WHAT THIS TASK INVOLVES: The answer must repeat every record exactly, with all pictures omitted.

Spatial reasoning data:

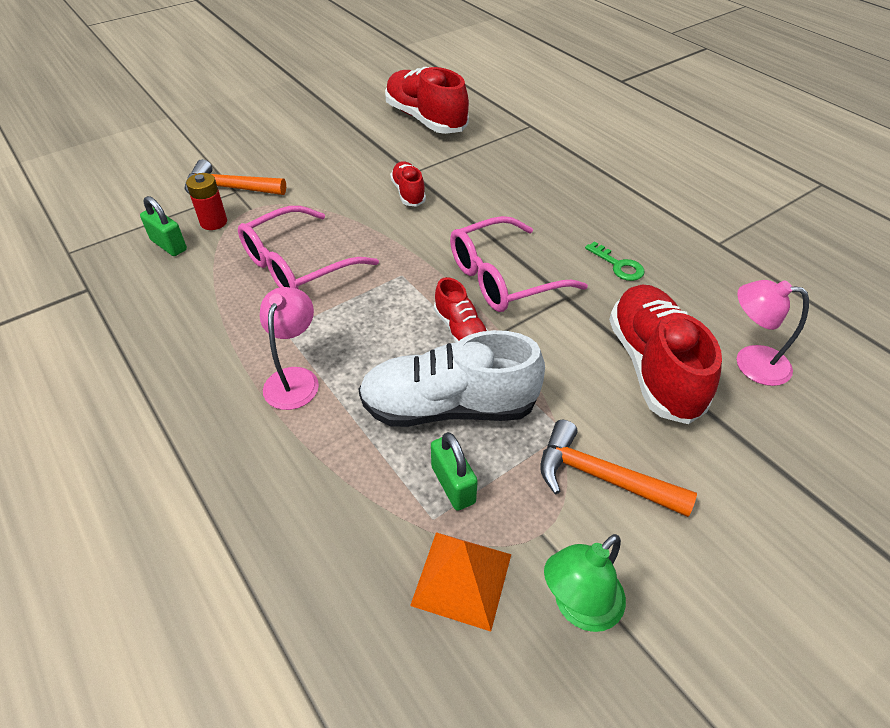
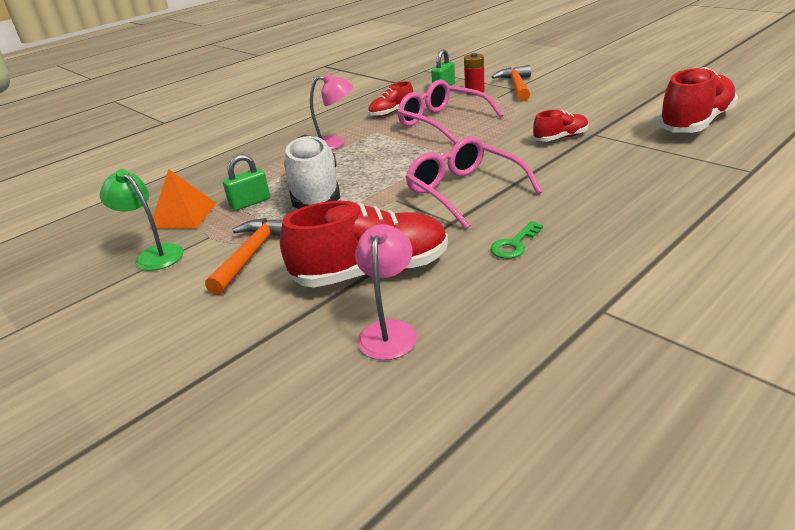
camera: 85 degrees right, 15 degrees down
(461, 330) = (393, 184): red shoe -> red shoe (391, 112)

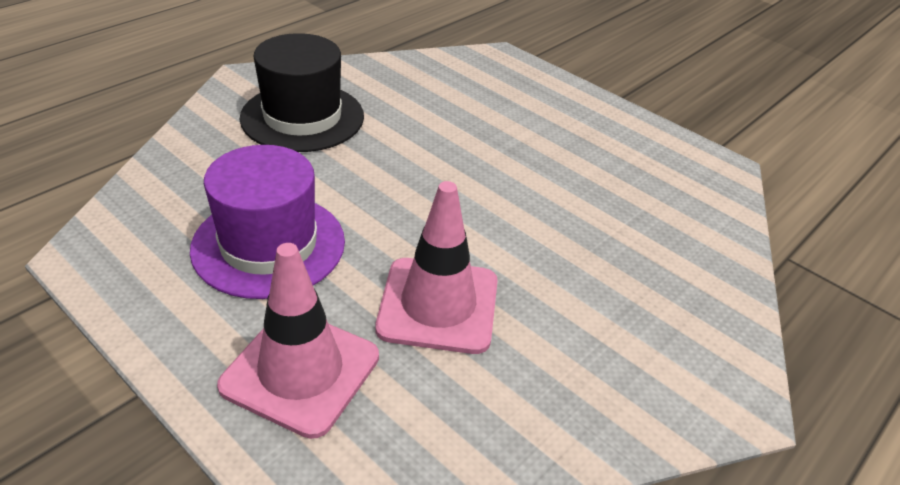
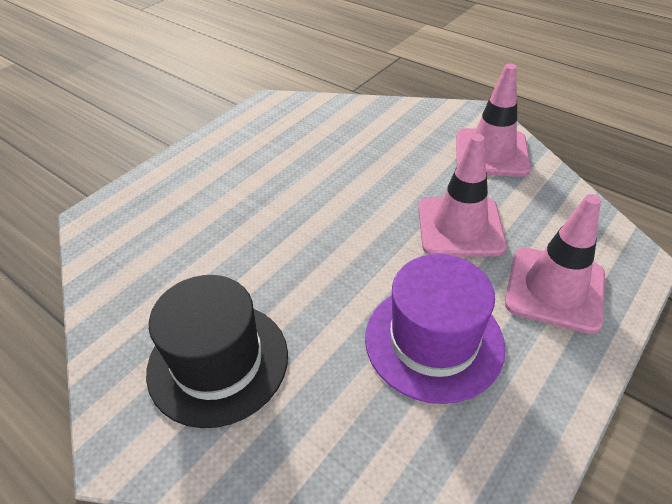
camera: 90 degrees left, 5 degrees up
(611, 386) = (491, 153): none -> pink traffic cone

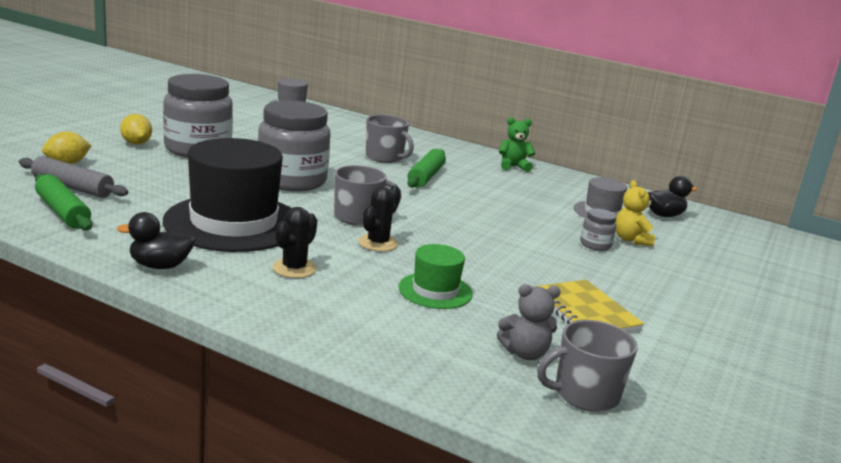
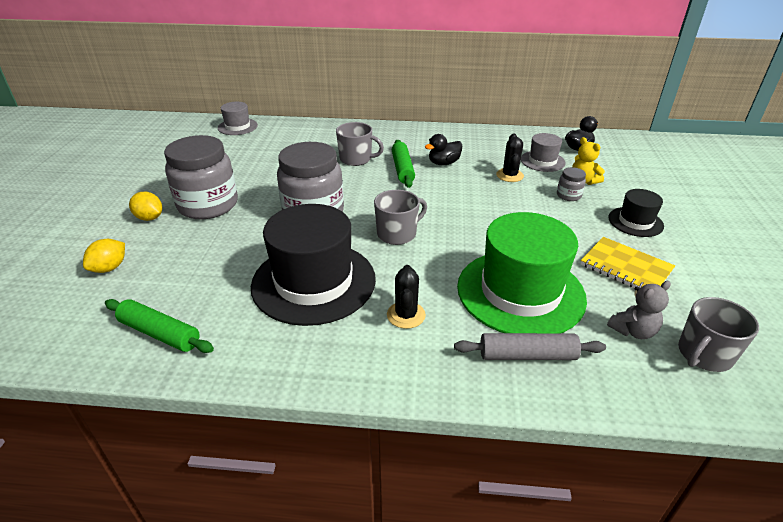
camera: 20 degrees left, 15 degrees up
(73, 187) = (141, 297): grey rolling pin -> grey rolling pin (527, 355)
(160, 266) = (302, 363): black duck -> black duck (443, 163)
(378, 243) = (437, 257): black cactus -> black cactus (509, 175)
(435, 291) = (520, 292): green hat -> green hat, size x2.04
(513, 167) = (448, 136): green teddy bear -> none
(651, 285) = (635, 222): none -> black hat

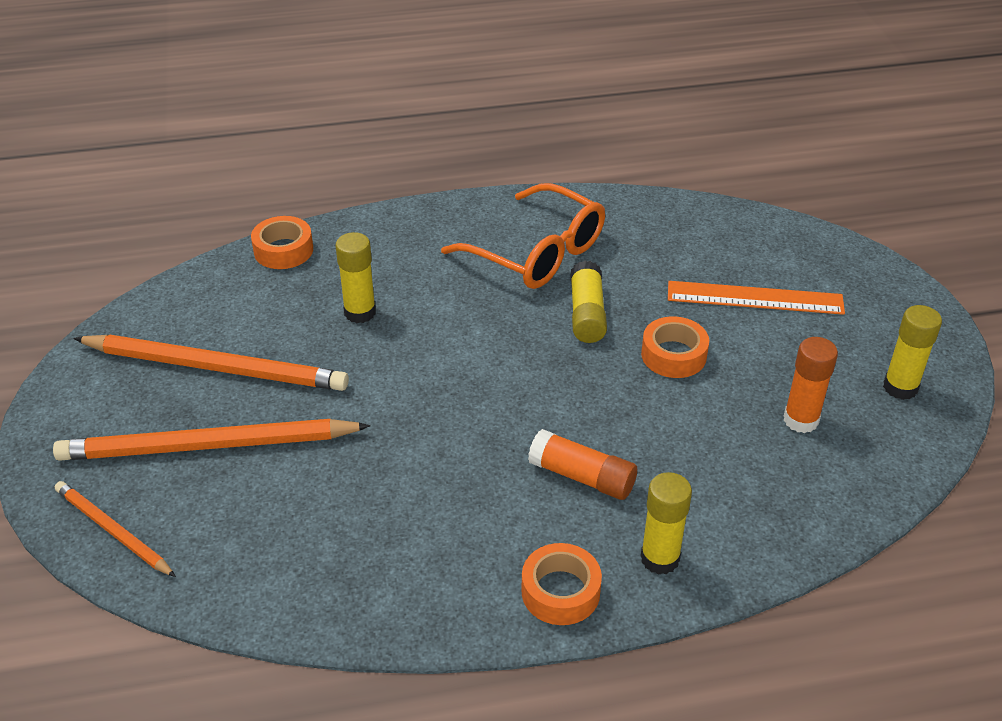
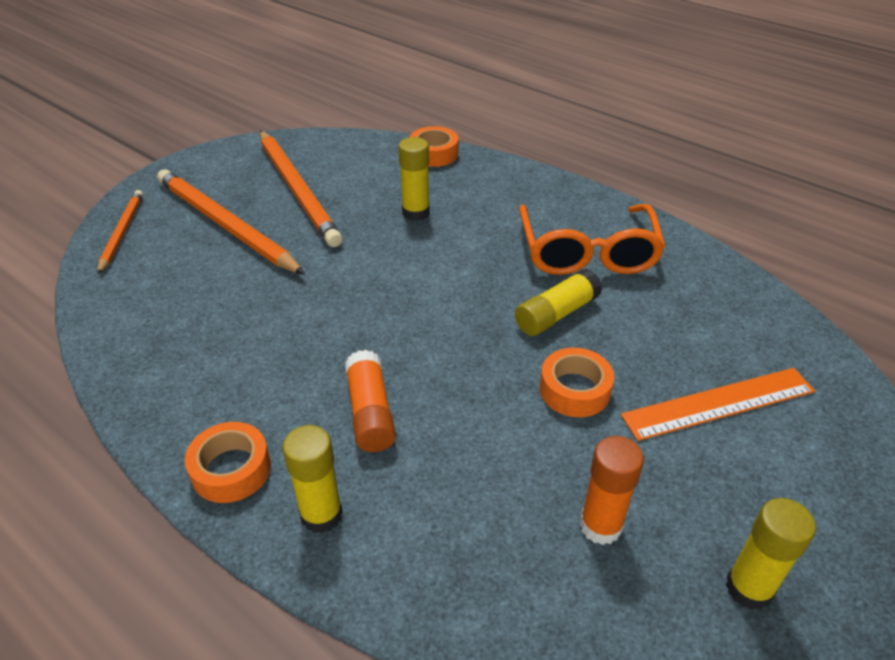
camera: 50 degrees right, 0 degrees up
(755, 298) = (718, 403): orange ruler -> orange ruler turned 75 degrees counterclockwise

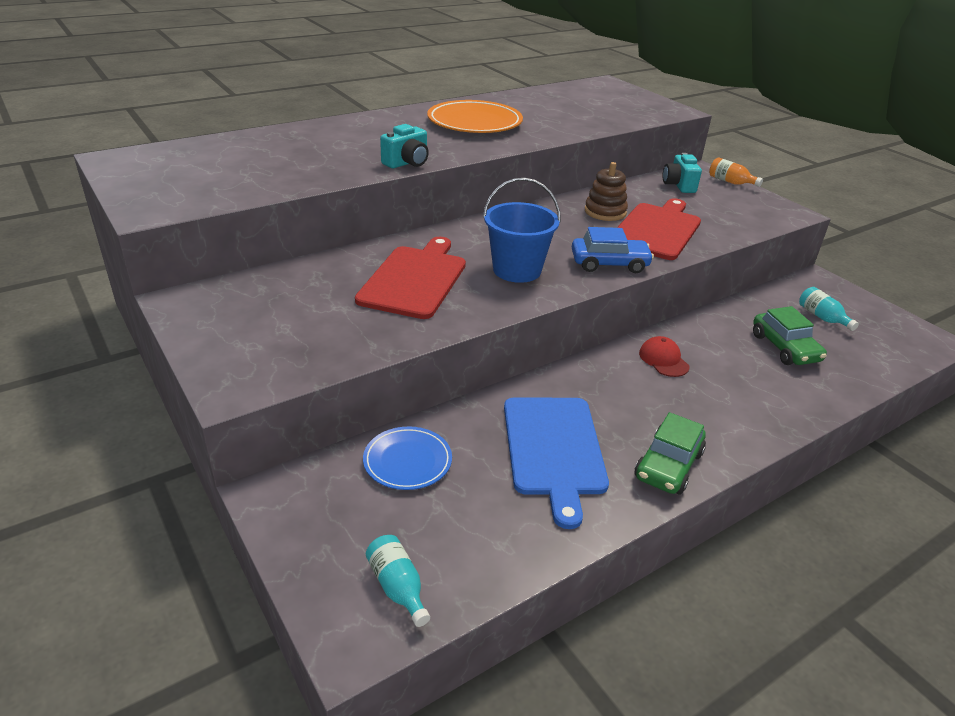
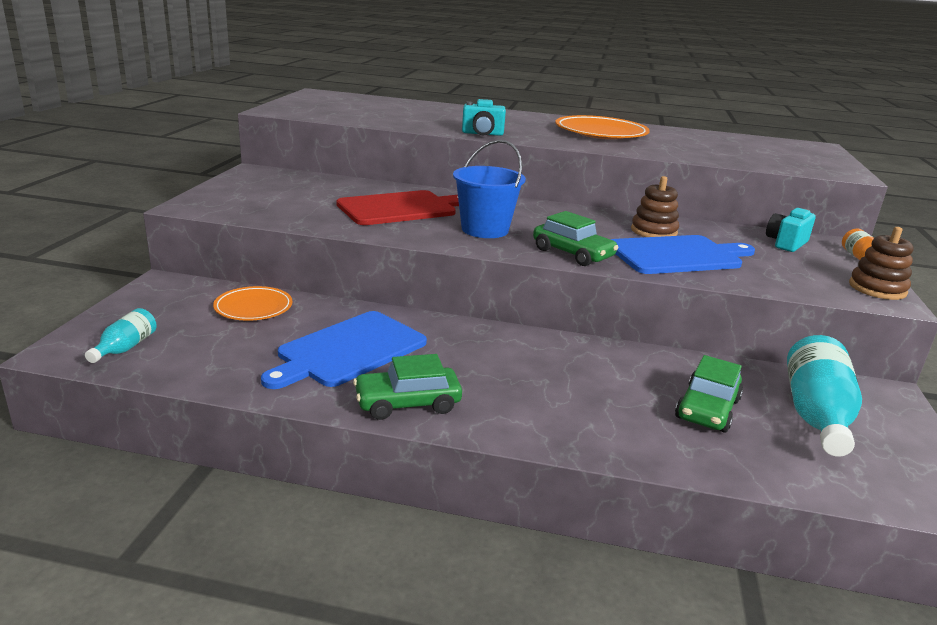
camera: 45 degrees right, 10 degrees down
(407, 461) = (253, 307): blue plate -> orange plate
(609, 263) = (573, 253): blue car -> green car
(657, 230) = (678, 255): red cutting board -> blue cutting board
(663, 360) = (555, 356): red cap -> none
(773, 205) = (877, 288): none -> brown stacking toy
(822, 317) = (816, 415): turquoise bottle -> turquoise bottle, size x1.92

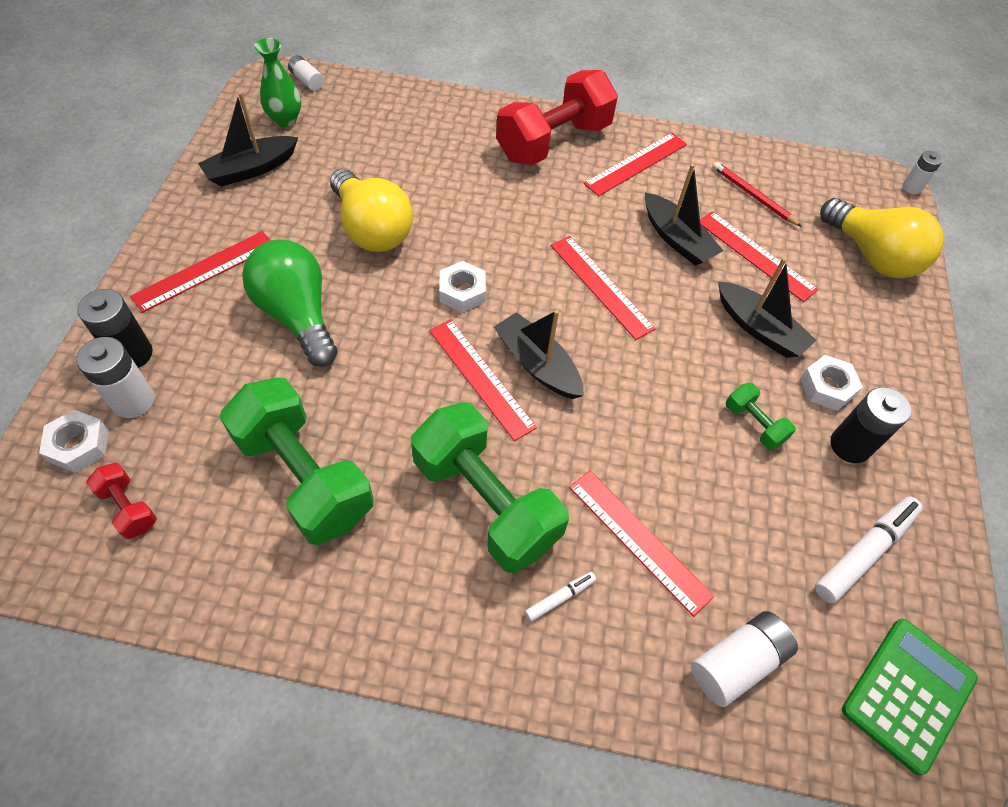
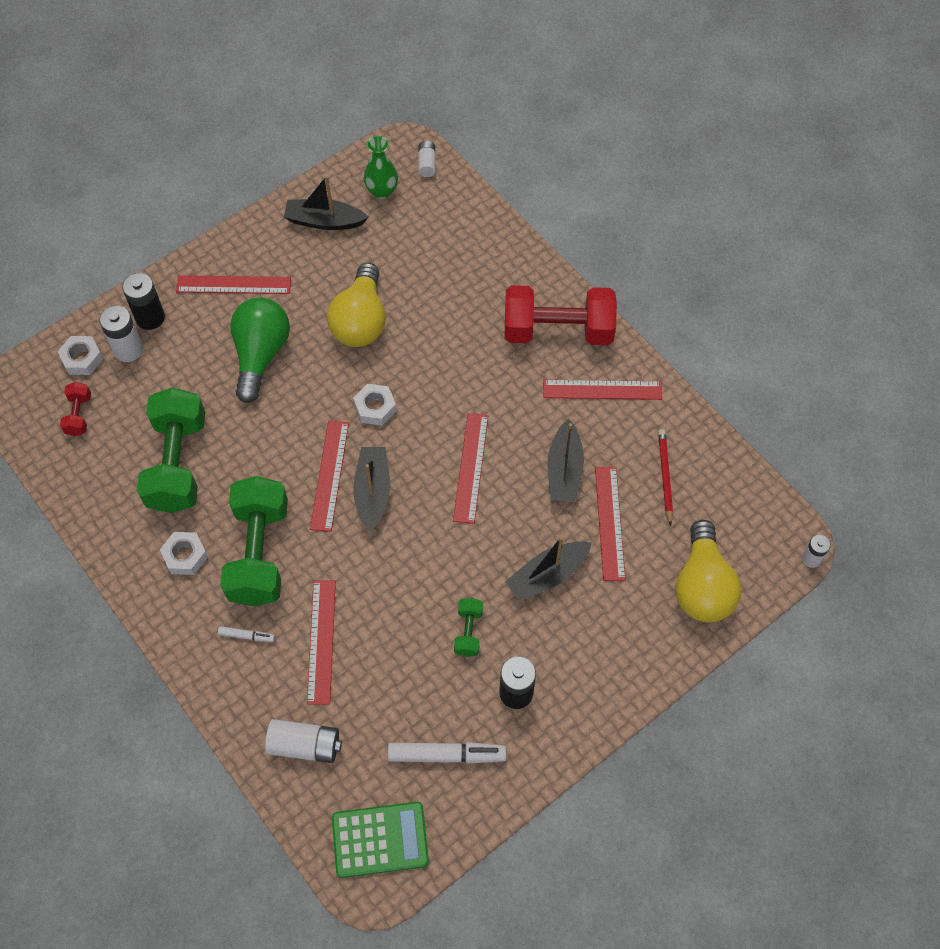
camera: 45 degrees right, 5 degrees up
(759, 329) = (547, 575): black boat -> black boat turned 60 degrees clockwise
(827, 387) = (547, 647): white nut -> white nut (185, 556)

ANSWER:
camera: 85 degrees right, 15 degrees down
(461, 330) = (393, 184): red shoe -> red shoe (391, 112)

camera: 90 degrees left, 5 degrees up
(611, 386) = (491, 153): none -> pink traffic cone

camera: 20 degrees left, 15 degrees up
(73, 187) = (141, 297): grey rolling pin -> grey rolling pin (527, 355)
(160, 266) = (302, 363): black duck -> black duck (443, 163)
(378, 243) = (437, 257): black cactus -> black cactus (509, 175)
(435, 291) = (520, 292): green hat -> green hat, size x2.04
(513, 167) = (448, 136): green teddy bear -> none
(651, 285) = (635, 222): none -> black hat

camera: 50 degrees right, 0 degrees up
(755, 298) = (718, 403): orange ruler -> orange ruler turned 75 degrees counterclockwise

camera: 45 degrees right, 10 degrees down
(407, 461) = (253, 307): blue plate -> orange plate
(609, 263) = (573, 253): blue car -> green car
(657, 230) = (678, 255): red cutting board -> blue cutting board
(663, 360) = (555, 356): red cap -> none
(773, 205) = (877, 288): none -> brown stacking toy
(822, 317) = (816, 415): turquoise bottle -> turquoise bottle, size x1.92

camera: 45 degrees right, 5 degrees up
(759, 329) = (547, 575): black boat -> black boat turned 60 degrees clockwise
(827, 387) = (547, 647): white nut -> white nut (185, 556)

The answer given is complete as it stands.